● **ASSIGNMENT**: Would you please transcribe, exactly as written, the lines of the entries below starting at the one that holds "D4: diode (A" and ending at the one that holds "Q1: NPN BC337", both included?

Content revision data:
***
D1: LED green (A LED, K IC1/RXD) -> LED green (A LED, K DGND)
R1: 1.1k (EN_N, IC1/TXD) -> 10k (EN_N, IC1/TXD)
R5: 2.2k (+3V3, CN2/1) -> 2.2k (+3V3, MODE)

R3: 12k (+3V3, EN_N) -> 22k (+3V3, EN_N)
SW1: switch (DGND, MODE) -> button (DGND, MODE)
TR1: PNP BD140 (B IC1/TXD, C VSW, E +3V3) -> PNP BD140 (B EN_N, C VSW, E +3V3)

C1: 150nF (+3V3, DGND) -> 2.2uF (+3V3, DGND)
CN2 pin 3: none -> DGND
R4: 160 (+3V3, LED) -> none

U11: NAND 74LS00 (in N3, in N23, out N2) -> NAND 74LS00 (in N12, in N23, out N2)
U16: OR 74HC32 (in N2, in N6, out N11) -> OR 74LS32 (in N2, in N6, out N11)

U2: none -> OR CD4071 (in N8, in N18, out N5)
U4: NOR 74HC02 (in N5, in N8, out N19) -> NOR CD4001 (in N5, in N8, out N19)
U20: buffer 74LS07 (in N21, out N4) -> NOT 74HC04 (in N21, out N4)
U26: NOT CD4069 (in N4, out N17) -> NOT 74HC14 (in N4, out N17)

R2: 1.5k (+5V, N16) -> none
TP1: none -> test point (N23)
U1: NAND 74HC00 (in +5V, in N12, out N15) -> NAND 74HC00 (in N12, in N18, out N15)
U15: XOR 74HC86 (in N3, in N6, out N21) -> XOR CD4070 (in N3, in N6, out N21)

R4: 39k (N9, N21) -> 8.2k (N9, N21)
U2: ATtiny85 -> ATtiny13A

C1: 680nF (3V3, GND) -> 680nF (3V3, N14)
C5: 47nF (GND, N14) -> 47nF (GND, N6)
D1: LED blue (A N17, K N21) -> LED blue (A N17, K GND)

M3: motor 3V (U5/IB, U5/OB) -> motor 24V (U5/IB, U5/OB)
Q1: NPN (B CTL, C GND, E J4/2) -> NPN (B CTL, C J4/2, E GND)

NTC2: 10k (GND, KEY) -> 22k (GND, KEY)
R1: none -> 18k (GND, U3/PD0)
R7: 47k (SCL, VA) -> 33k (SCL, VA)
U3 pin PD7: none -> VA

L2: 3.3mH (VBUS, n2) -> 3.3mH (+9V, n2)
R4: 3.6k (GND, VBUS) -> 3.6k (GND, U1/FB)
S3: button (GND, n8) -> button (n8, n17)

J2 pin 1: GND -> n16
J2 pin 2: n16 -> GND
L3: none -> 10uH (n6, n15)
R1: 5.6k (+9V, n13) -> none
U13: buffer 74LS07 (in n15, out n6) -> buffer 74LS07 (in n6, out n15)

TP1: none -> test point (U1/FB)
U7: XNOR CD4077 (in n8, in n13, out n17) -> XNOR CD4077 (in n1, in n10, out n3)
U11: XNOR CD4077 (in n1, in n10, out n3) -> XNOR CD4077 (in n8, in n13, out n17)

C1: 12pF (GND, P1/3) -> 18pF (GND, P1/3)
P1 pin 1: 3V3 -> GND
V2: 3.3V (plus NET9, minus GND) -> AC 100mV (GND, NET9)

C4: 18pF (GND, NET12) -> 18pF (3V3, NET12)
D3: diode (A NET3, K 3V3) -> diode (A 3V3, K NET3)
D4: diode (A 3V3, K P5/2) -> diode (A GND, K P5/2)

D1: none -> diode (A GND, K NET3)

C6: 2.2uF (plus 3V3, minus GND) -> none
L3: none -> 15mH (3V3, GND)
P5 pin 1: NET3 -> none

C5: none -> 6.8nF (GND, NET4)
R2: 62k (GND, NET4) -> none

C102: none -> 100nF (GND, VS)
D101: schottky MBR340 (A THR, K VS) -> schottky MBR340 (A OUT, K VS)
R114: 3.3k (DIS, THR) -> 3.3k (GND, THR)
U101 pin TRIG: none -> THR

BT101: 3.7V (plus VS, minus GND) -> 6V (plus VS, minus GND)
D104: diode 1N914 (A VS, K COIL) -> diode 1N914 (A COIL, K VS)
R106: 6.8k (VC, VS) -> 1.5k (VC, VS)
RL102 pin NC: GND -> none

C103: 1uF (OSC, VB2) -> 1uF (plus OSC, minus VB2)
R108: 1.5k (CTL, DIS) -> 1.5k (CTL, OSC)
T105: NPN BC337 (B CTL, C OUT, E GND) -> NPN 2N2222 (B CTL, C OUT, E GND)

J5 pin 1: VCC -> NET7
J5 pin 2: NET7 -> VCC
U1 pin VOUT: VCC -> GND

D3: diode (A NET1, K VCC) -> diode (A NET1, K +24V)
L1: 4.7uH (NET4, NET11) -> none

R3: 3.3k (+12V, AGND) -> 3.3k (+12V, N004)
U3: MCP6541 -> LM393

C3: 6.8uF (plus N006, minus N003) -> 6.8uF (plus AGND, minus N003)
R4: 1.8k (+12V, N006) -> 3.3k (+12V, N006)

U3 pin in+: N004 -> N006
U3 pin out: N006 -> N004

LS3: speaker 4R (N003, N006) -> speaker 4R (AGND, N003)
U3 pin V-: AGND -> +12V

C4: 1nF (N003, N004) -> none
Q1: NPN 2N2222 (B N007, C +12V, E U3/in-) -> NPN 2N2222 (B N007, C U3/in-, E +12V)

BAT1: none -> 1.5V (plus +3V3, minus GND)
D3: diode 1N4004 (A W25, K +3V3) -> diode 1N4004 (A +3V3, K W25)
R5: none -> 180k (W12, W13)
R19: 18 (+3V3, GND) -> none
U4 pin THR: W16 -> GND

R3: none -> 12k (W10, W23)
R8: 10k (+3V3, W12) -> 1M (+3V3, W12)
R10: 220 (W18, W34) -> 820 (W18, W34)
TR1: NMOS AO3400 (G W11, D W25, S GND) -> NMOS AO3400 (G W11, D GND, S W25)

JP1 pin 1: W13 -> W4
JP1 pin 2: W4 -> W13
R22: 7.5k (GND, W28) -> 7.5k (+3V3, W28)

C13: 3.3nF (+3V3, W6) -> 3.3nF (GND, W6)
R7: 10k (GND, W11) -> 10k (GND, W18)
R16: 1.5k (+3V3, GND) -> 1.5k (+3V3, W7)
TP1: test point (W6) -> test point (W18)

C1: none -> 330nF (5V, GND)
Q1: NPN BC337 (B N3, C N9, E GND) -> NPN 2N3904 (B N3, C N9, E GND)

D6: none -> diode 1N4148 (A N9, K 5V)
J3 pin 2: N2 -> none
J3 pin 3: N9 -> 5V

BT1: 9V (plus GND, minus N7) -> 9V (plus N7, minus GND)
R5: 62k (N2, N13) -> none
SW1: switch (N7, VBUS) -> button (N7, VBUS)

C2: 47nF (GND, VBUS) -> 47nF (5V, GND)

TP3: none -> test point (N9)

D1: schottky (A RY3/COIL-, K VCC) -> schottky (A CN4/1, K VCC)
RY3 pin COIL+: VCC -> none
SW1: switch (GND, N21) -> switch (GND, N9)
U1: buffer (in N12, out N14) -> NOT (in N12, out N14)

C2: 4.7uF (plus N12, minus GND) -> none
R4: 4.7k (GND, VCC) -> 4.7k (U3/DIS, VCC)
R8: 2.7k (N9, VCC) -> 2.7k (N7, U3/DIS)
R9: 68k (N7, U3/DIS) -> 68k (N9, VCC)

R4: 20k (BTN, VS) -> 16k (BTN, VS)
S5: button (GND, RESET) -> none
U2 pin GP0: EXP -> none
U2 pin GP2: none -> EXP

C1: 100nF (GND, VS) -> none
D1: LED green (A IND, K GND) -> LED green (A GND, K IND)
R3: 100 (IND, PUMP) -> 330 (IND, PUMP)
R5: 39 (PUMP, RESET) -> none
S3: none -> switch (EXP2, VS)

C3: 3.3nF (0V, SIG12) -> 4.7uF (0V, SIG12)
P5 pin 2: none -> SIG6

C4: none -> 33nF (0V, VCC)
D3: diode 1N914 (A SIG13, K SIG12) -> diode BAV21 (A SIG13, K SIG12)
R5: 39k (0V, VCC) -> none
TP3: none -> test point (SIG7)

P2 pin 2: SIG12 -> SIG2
***
● **RESULT OF THIS TASK**:
D4: diode (A 3V3, K P5/2) -> diode (A GND, K P5/2)

D1: none -> diode (A GND, K NET3)

C6: 2.2uF (plus 3V3, minus GND) -> none
L3: none -> 15mH (3V3, GND)
P5 pin 1: NET3 -> none

C5: none -> 6.8nF (GND, NET4)
R2: 62k (GND, NET4) -> none

C102: none -> 100nF (GND, VS)
D101: schottky MBR340 (A THR, K VS) -> schottky MBR340 (A OUT, K VS)
R114: 3.3k (DIS, THR) -> 3.3k (GND, THR)
U101 pin TRIG: none -> THR

BT101: 3.7V (plus VS, minus GND) -> 6V (plus VS, minus GND)
D104: diode 1N914 (A VS, K COIL) -> diode 1N914 (A COIL, K VS)
R106: 6.8k (VC, VS) -> 1.5k (VC, VS)
RL102 pin NC: GND -> none

C103: 1uF (OSC, VB2) -> 1uF (plus OSC, minus VB2)
R108: 1.5k (CTL, DIS) -> 1.5k (CTL, OSC)
T105: NPN BC337 (B CTL, C OUT, E GND) -> NPN 2N2222 (B CTL, C OUT, E GND)

J5 pin 1: VCC -> NET7
J5 pin 2: NET7 -> VCC
U1 pin VOUT: VCC -> GND

D3: diode (A NET1, K VCC) -> diode (A NET1, K +24V)
L1: 4.7uH (NET4, NET11) -> none

R3: 3.3k (+12V, AGND) -> 3.3k (+12V, N004)
U3: MCP6541 -> LM393

C3: 6.8uF (plus N006, minus N003) -> 6.8uF (plus AGND, minus N003)
R4: 1.8k (+12V, N006) -> 3.3k (+12V, N006)

U3 pin in+: N004 -> N006
U3 pin out: N006 -> N004

LS3: speaker 4R (N003, N006) -> speaker 4R (AGND, N003)
U3 pin V-: AGND -> +12V

C4: 1nF (N003, N004) -> none
Q1: NPN 2N2222 (B N007, C +12V, E U3/in-) -> NPN 2N2222 (B N007, C U3/in-, E +12V)

BAT1: none -> 1.5V (plus +3V3, minus GND)
D3: diode 1N4004 (A W25, K +3V3) -> diode 1N4004 (A +3V3, K W25)
R5: none -> 180k (W12, W13)
R19: 18 (+3V3, GND) -> none
U4 pin THR: W16 -> GND

R3: none -> 12k (W10, W23)
R8: 10k (+3V3, W12) -> 1M (+3V3, W12)
R10: 220 (W18, W34) -> 820 (W18, W34)
TR1: NMOS AO3400 (G W11, D W25, S GND) -> NMOS AO3400 (G W11, D GND, S W25)

JP1 pin 1: W13 -> W4
JP1 pin 2: W4 -> W13
R22: 7.5k (GND, W28) -> 7.5k (+3V3, W28)

C13: 3.3nF (+3V3, W6) -> 3.3nF (GND, W6)
R7: 10k (GND, W11) -> 10k (GND, W18)
R16: 1.5k (+3V3, GND) -> 1.5k (+3V3, W7)
TP1: test point (W6) -> test point (W18)

C1: none -> 330nF (5V, GND)
Q1: NPN BC337 (B N3, C N9, E GND) -> NPN 2N3904 (B N3, C N9, E GND)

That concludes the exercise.